-- Exercise brief --
Each line below is to be repeated exactly; any picture is to be left out.

-- Stored data --
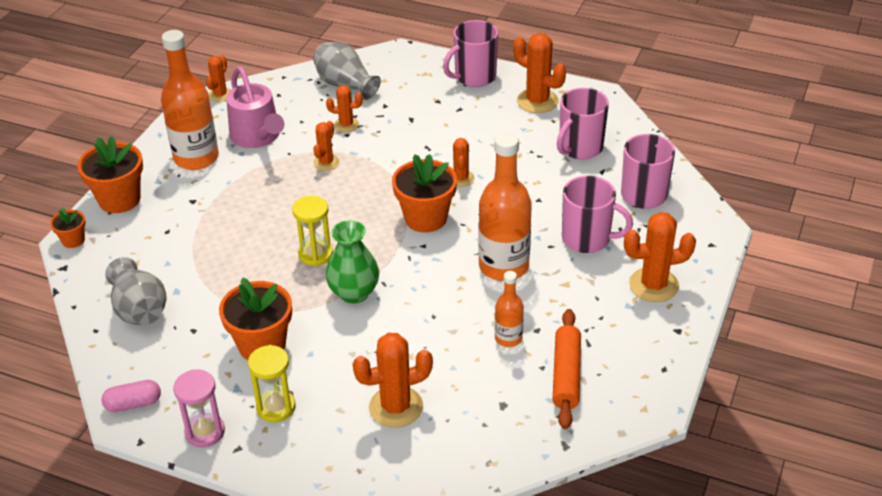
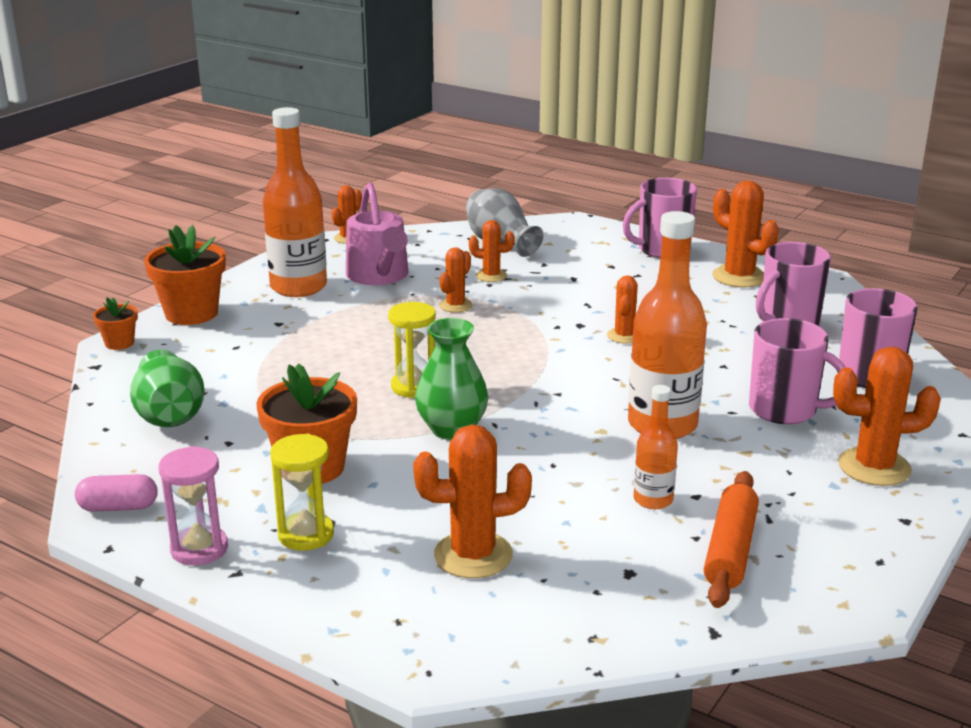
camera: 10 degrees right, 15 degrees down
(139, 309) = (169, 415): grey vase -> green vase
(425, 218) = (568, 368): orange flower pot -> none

-- Solved problem --
camera: 10 degrees right, 15 degrees down
(139, 309) = (169, 415): grey vase -> green vase
(425, 218) = (568, 368): orange flower pot -> none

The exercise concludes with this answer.